Work required: Reproduce the listing below character for character; drop every image.

Supplied data:

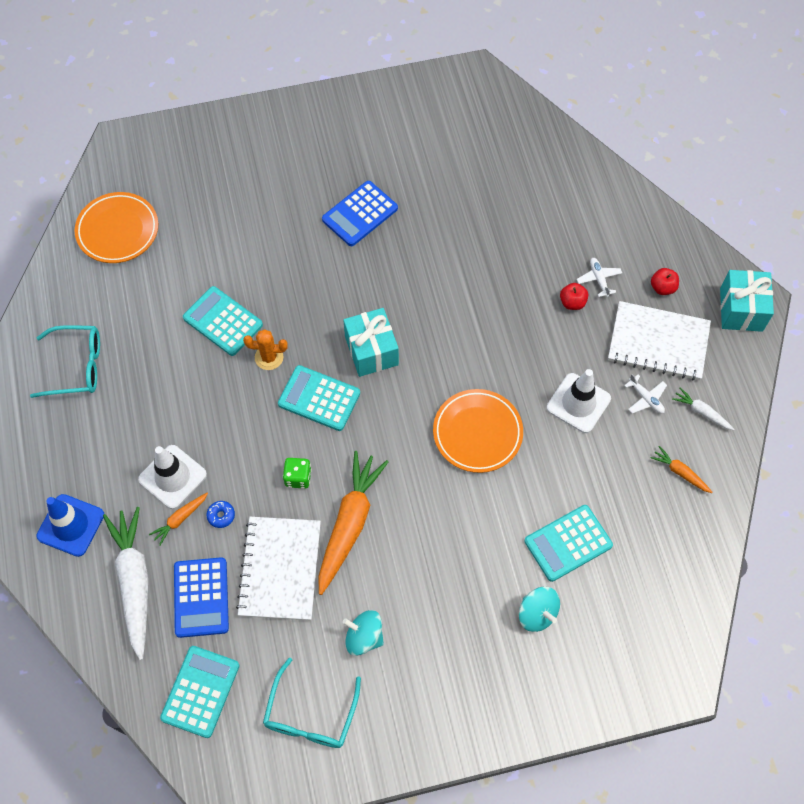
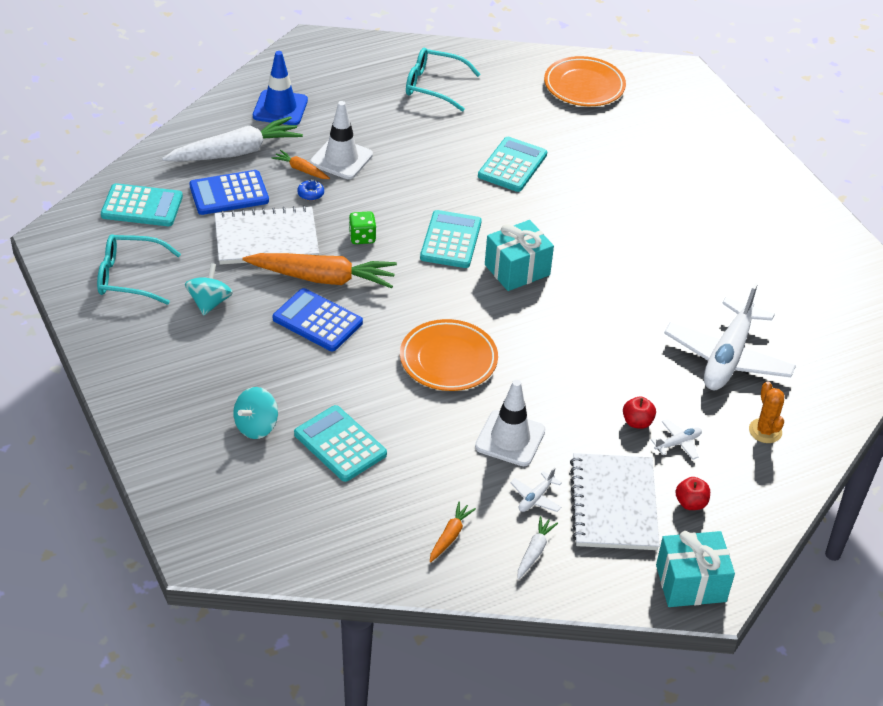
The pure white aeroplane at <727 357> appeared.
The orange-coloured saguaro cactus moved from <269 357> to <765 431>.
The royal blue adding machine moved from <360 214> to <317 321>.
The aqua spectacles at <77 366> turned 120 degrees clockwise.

Exercise response:
The pure white aeroplane at <727 357> appeared.
The orange-coloured saguaro cactus moved from <269 357> to <765 431>.
The royal blue adding machine moved from <360 214> to <317 321>.
The aqua spectacles at <77 366> turned 120 degrees clockwise.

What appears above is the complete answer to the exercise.